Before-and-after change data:
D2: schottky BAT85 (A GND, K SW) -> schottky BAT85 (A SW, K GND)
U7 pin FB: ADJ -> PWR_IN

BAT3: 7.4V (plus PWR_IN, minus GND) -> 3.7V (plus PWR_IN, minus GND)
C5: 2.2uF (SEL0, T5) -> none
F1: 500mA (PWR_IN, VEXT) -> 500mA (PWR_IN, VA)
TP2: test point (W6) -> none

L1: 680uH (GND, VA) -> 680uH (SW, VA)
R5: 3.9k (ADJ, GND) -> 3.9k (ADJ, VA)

--

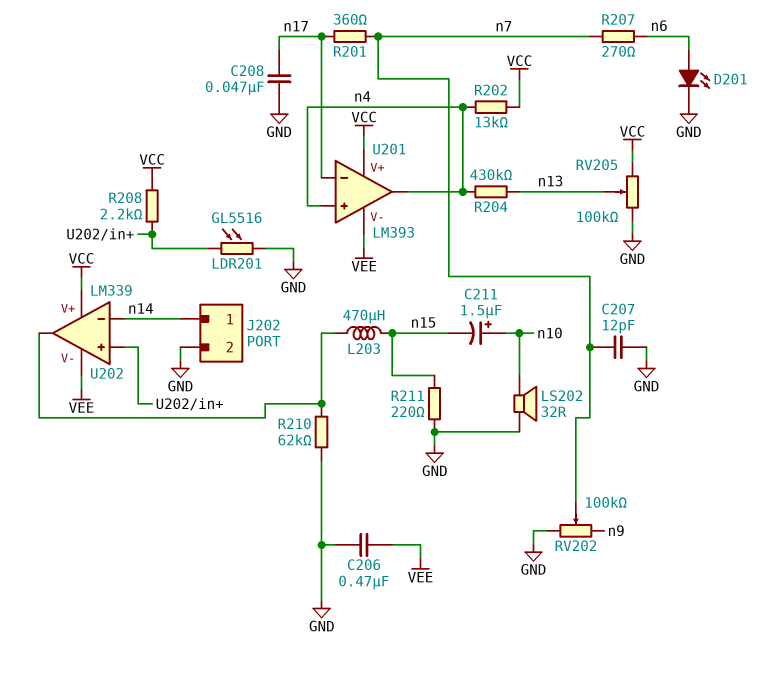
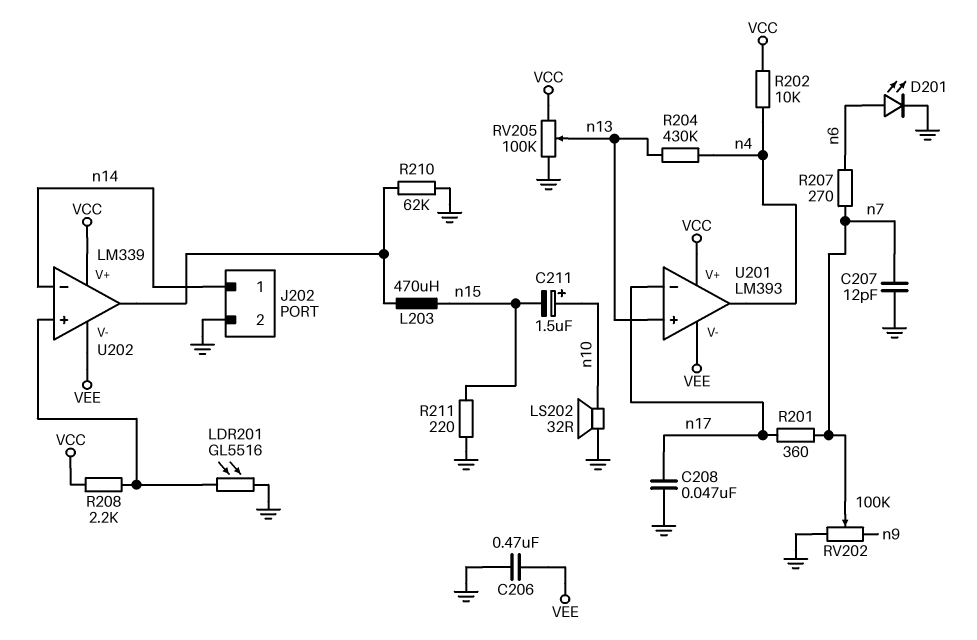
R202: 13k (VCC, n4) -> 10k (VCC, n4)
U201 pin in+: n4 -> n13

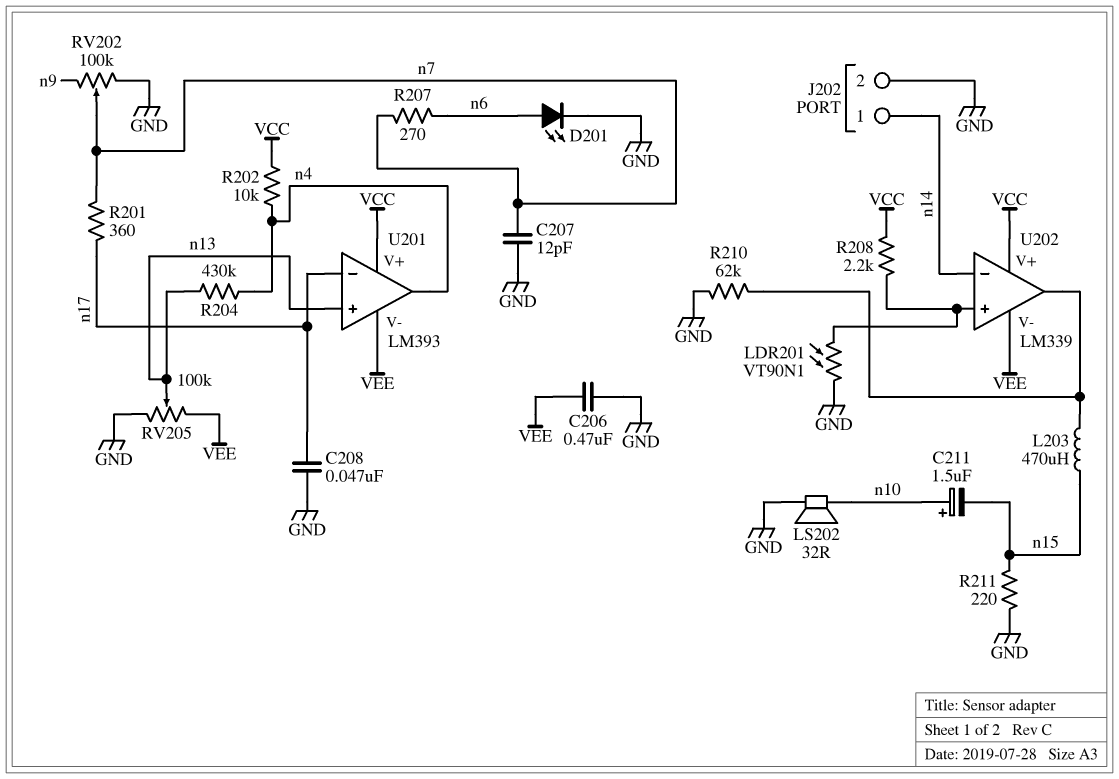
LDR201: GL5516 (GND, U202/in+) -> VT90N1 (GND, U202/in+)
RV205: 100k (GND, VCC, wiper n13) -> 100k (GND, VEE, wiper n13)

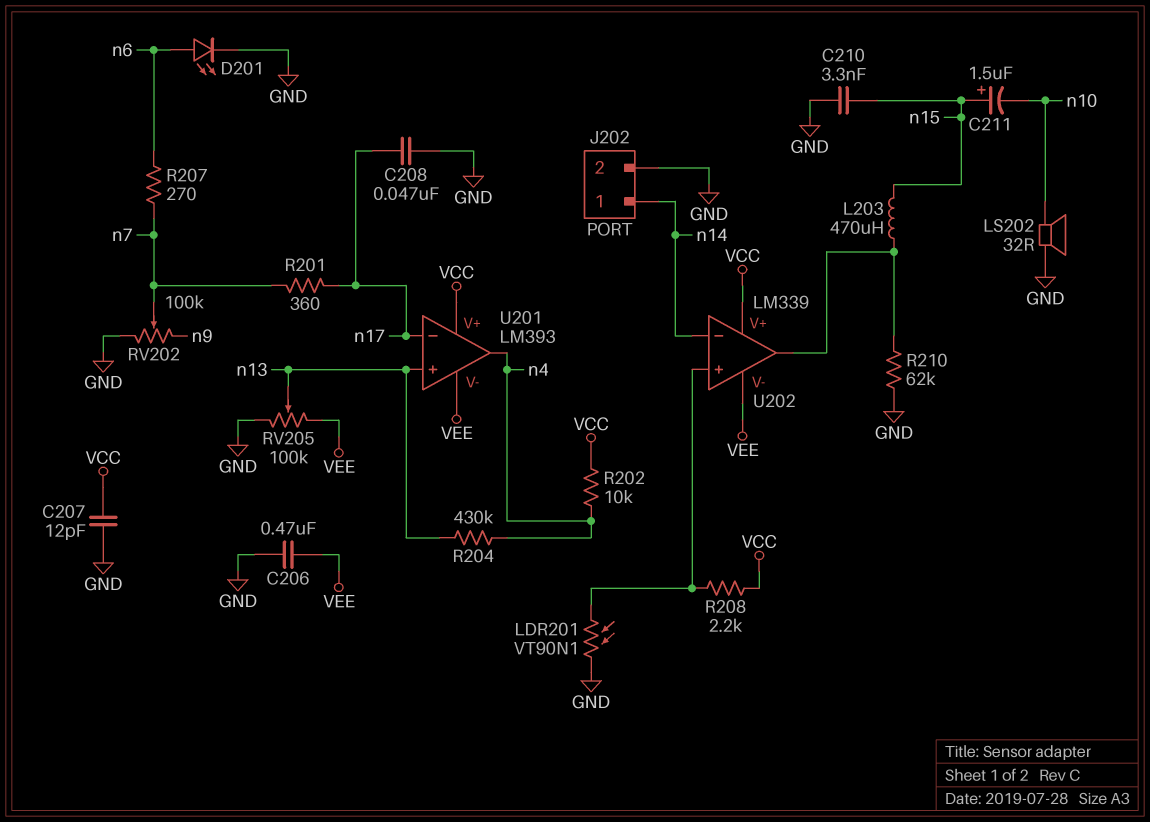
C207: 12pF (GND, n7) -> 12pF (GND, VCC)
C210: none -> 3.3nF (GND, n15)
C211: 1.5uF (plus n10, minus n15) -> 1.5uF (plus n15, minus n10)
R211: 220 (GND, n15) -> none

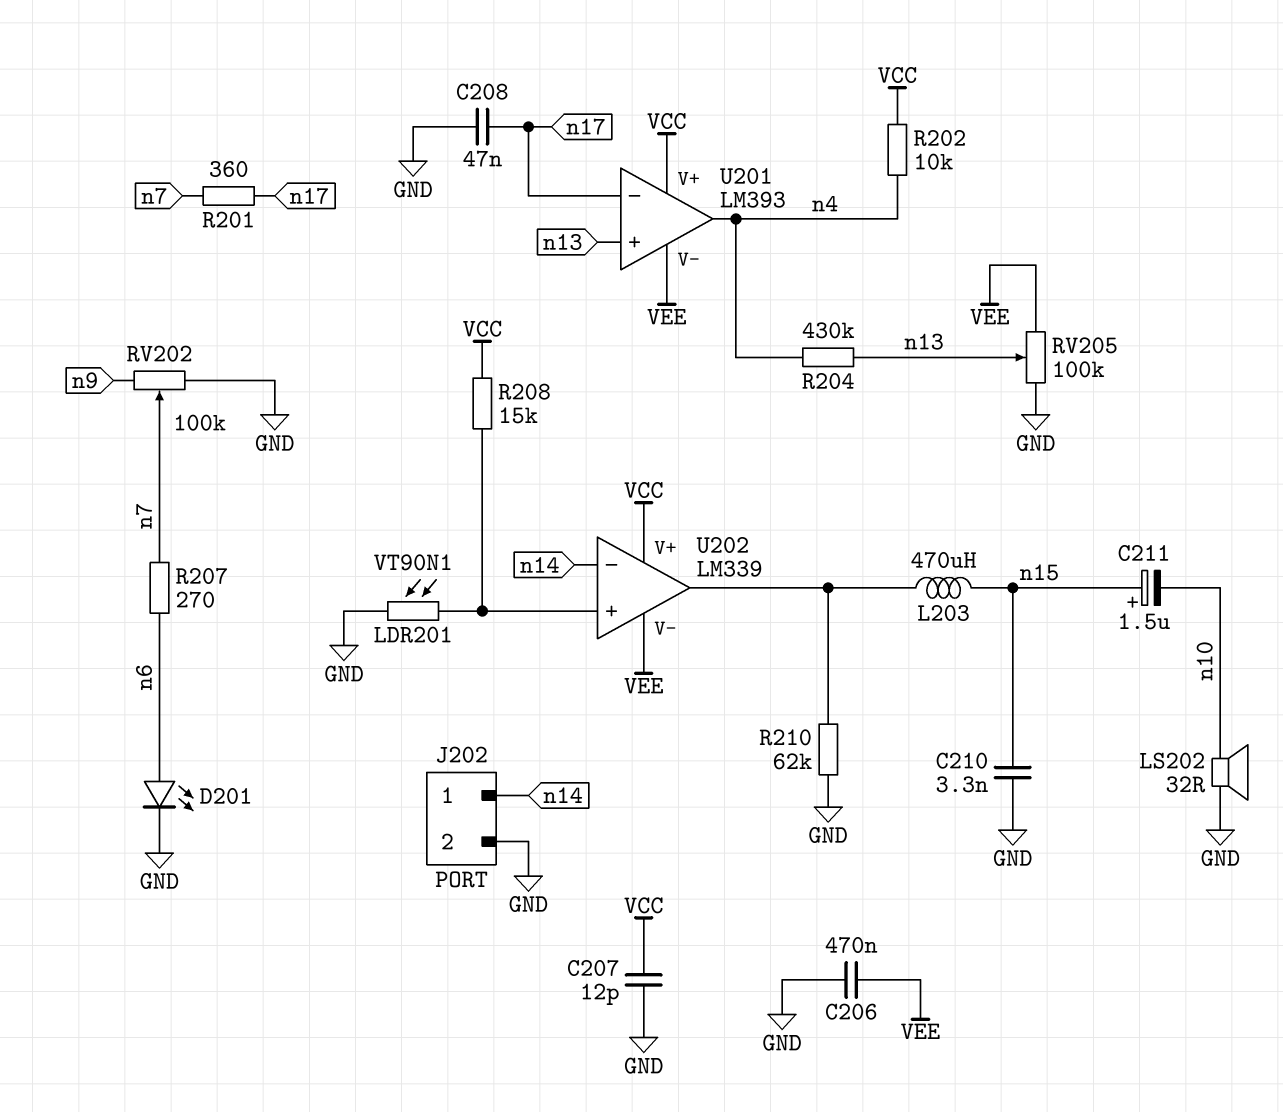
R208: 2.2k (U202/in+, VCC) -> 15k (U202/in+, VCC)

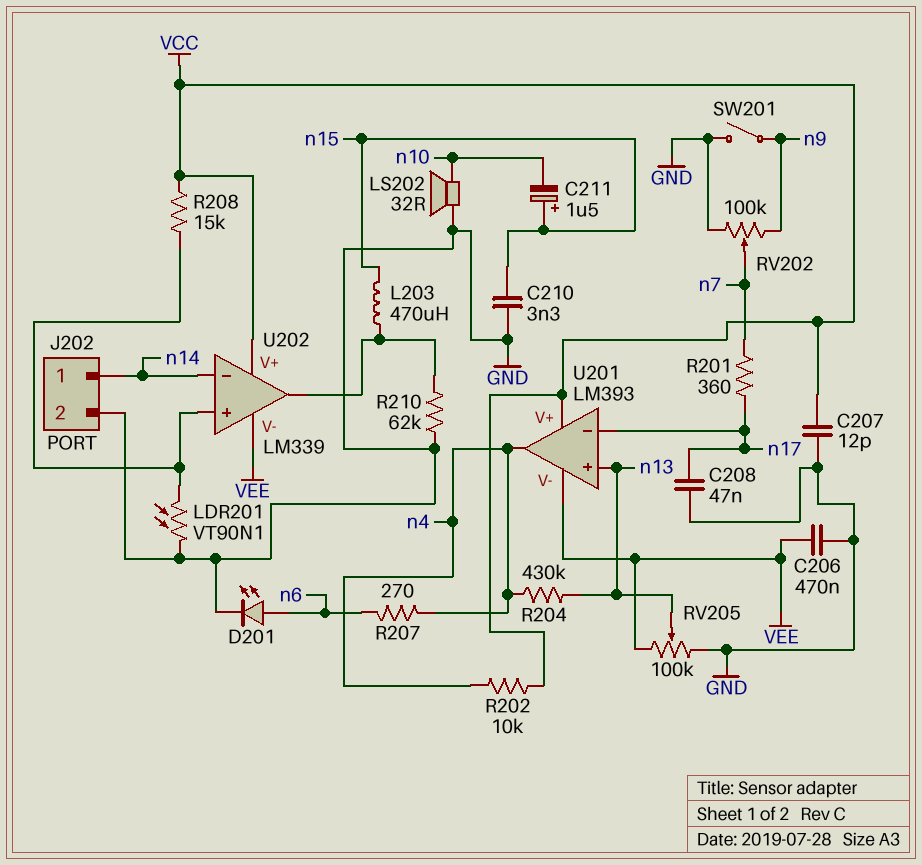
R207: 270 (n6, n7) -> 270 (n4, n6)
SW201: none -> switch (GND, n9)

--

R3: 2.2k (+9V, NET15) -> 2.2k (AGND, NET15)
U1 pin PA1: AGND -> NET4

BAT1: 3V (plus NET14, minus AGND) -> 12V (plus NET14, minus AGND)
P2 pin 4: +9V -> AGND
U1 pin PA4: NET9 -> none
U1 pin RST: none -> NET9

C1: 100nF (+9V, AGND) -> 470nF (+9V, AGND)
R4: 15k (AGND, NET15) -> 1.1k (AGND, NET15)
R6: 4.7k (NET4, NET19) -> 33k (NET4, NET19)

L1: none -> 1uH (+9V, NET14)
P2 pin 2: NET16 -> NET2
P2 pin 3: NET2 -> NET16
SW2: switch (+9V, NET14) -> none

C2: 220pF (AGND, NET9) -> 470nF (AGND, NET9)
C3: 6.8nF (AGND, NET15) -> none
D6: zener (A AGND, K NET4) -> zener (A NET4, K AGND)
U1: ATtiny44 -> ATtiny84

▶ EXERCISE REQUIREMENTS
Taking the entries above, write out exactly each line from the one holding "U7 pin FB: ADJ -> PWR_IN" to the one holding "R5: 3.9k (ADJ, GND) -> 3.9k (ADJ, VA)", both included, and stop there.

▶ EXERCISE SOLUTION
U7 pin FB: ADJ -> PWR_IN

BAT3: 7.4V (plus PWR_IN, minus GND) -> 3.7V (plus PWR_IN, minus GND)
C5: 2.2uF (SEL0, T5) -> none
F1: 500mA (PWR_IN, VEXT) -> 500mA (PWR_IN, VA)
TP2: test point (W6) -> none

L1: 680uH (GND, VA) -> 680uH (SW, VA)
R5: 3.9k (ADJ, GND) -> 3.9k (ADJ, VA)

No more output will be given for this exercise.